→ **The task**: Retype all of the data word for word, without pictures.

→ **Data for this task**:

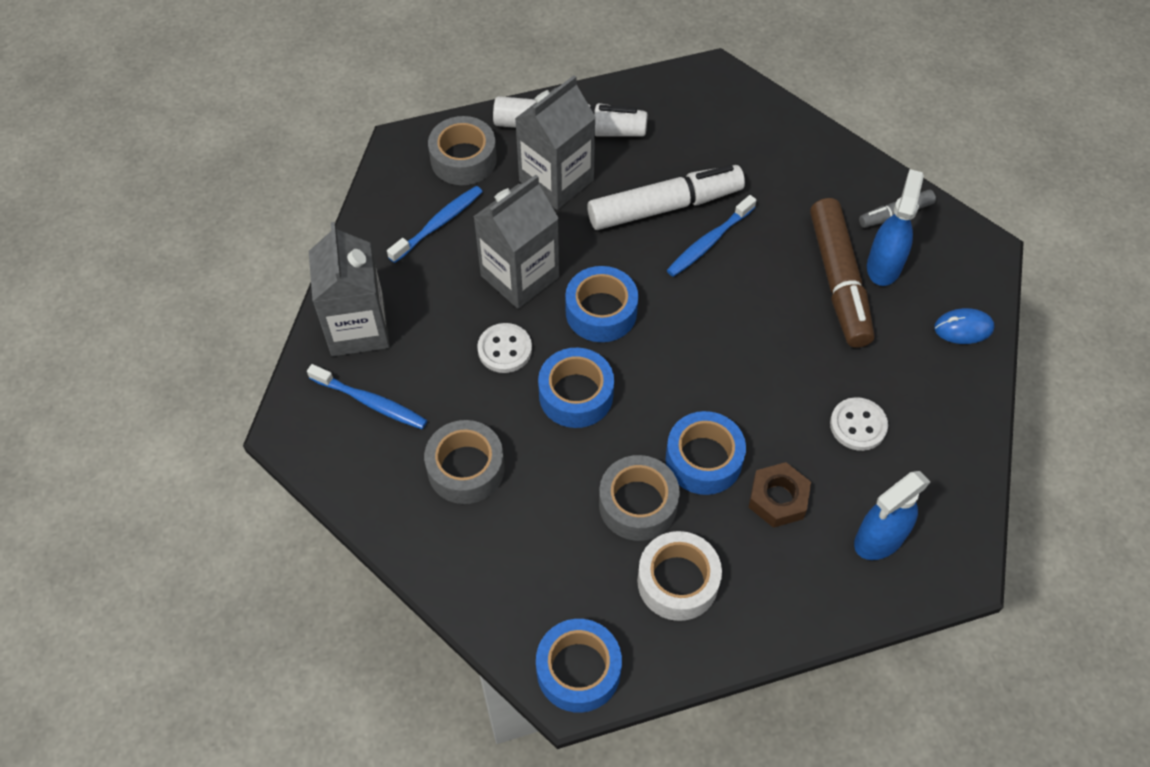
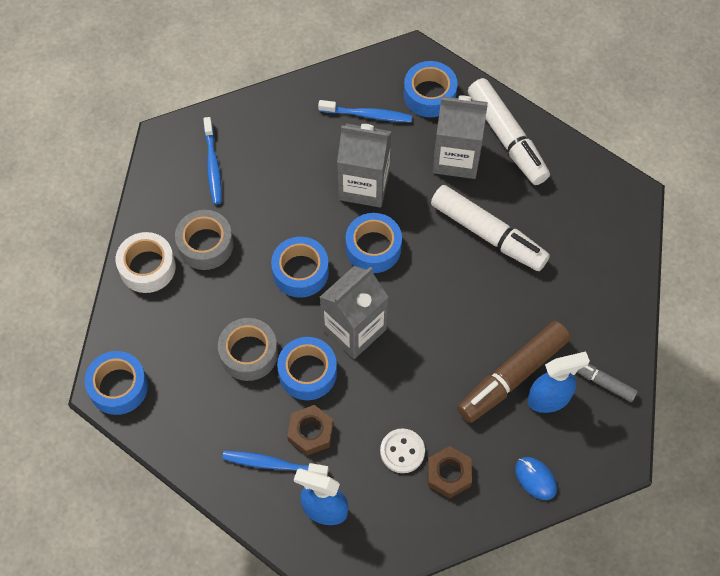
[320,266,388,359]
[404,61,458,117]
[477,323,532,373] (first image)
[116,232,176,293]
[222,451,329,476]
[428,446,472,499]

→ **Written solution**:
[320,266,388,359]
[404,61,458,117]
[477,323,532,373] (first image)
[116,232,176,293]
[222,451,329,476]
[428,446,472,499]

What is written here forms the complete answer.